- Task statement
An exact transcription of the lines from the one holding "D2: diode (A" to the end of the entries below, and nothing more, is the required answer. Please omit the pictures.

- Given data
——————
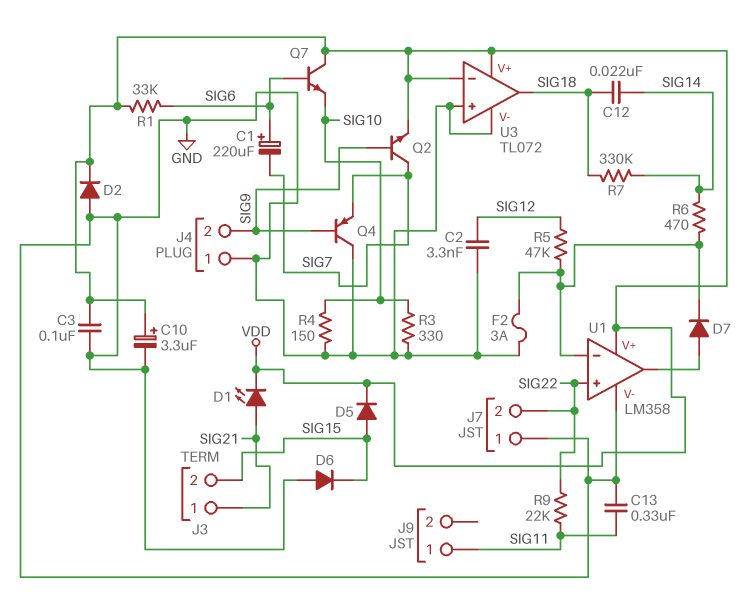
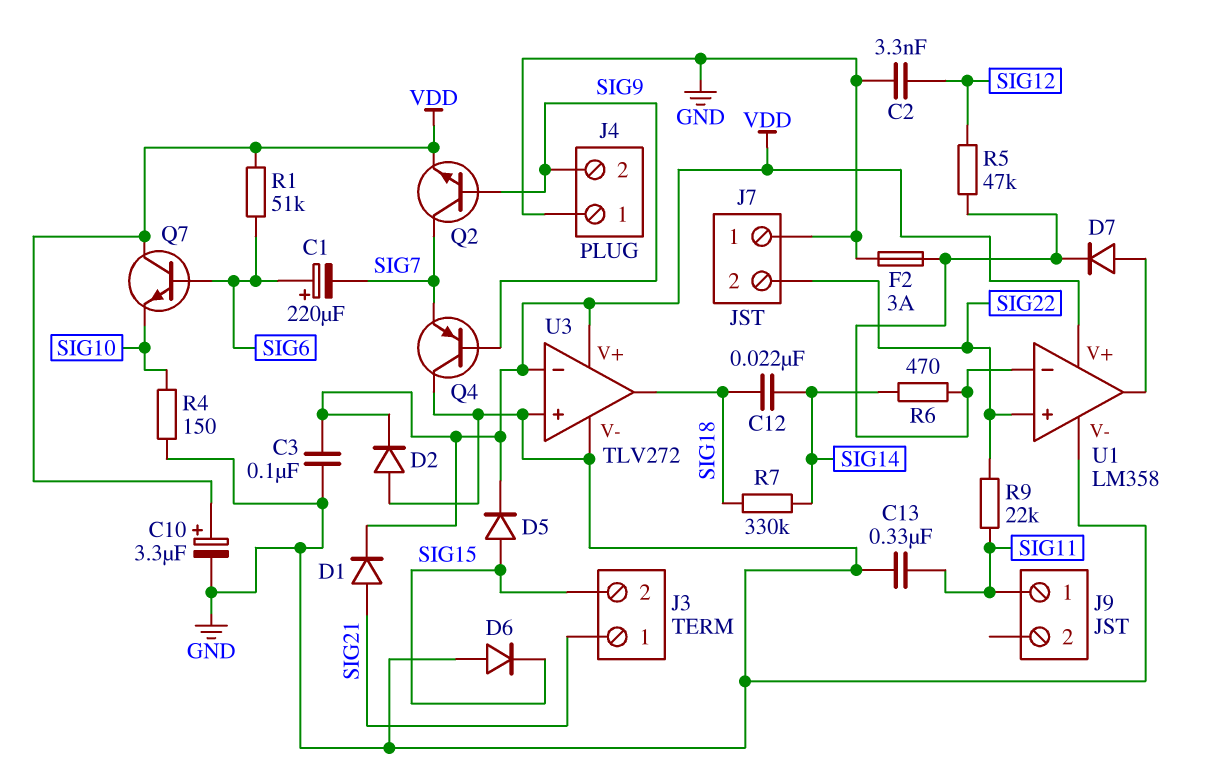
D1: LED (A SIG21, K VDD) -> diode (A SIG21, K VDD)
R1: 33k (SIG6, VDD) -> 51k (SIG6, VDD)
R3: 330 (GND, SIG10) -> none
U3: TL072 -> TLV272

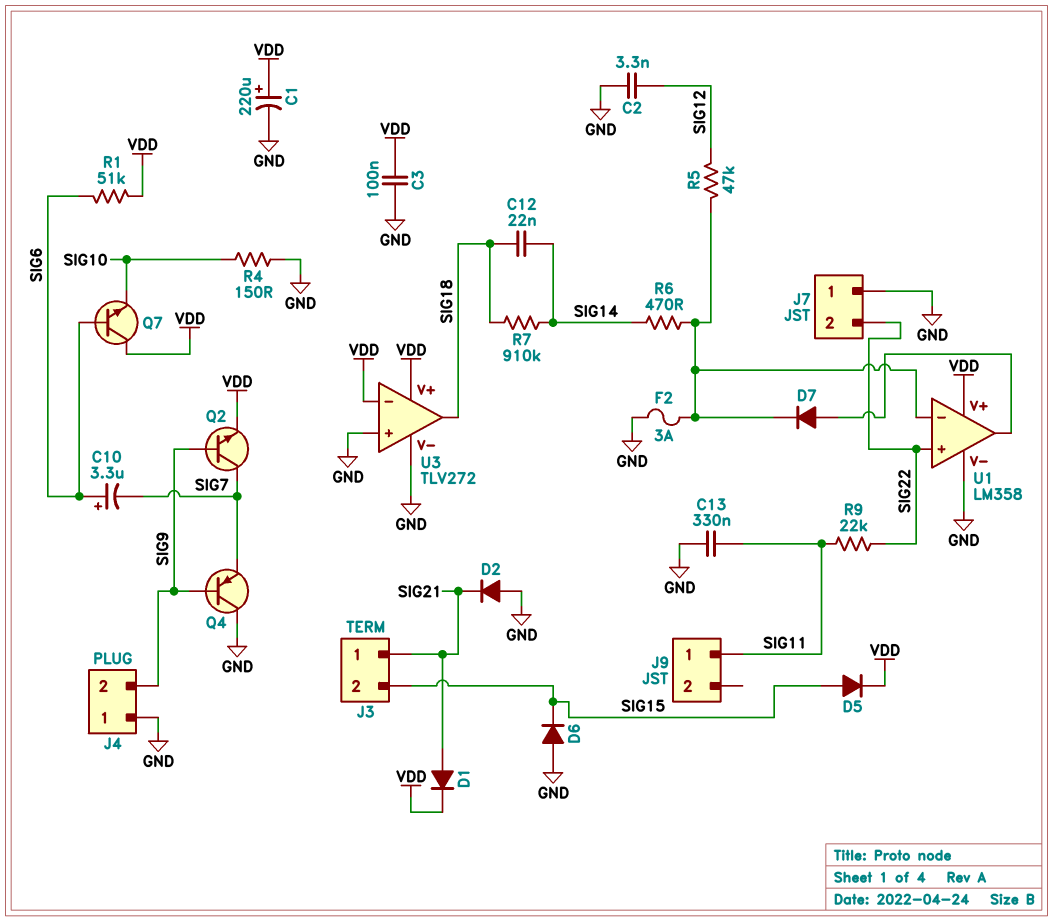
C1: 220uF (plus SIG6, minus SIG7) -> 220uF (plus VDD, minus GND)
C10: 3.3uF (plus VDD, minus GND) -> 3.3uF (plus SIG6, minus SIG7)
D2: diode (A GND, K VDD) -> diode (A GND, K SIG21)
R7: 330k (SIG14, SIG18) -> 910k (SIG14, SIG18)

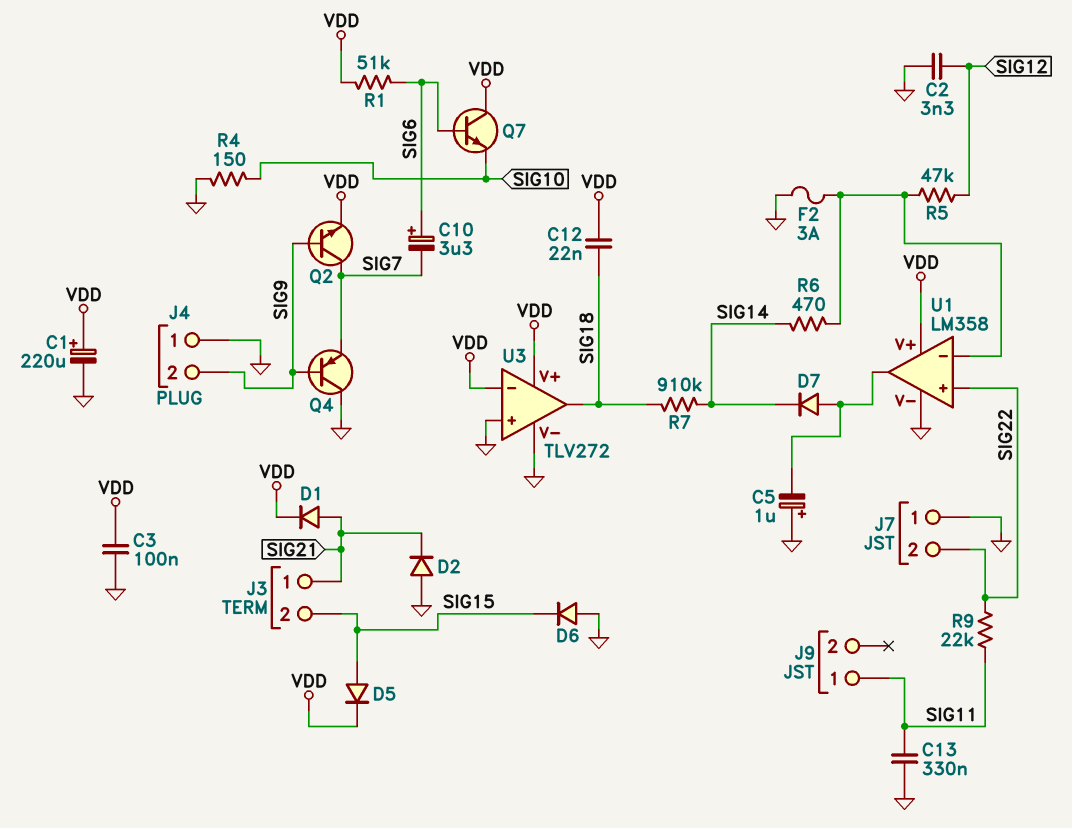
C5: none -> 1uF (plus GND, minus U1/out)
C12: 22nF (SIG14, SIG18) -> 22nF (SIG18, VDD)
D7: diode (A U1/out, K U1/in-) -> diode (A U1/out, K SIG14)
——————
- Response
D2: diode (A GND, K VDD) -> diode (A GND, K SIG21)
R7: 330k (SIG14, SIG18) -> 910k (SIG14, SIG18)

C5: none -> 1uF (plus GND, minus U1/out)
C12: 22nF (SIG14, SIG18) -> 22nF (SIG18, VDD)
D7: diode (A U1/out, K U1/in-) -> diode (A U1/out, K SIG14)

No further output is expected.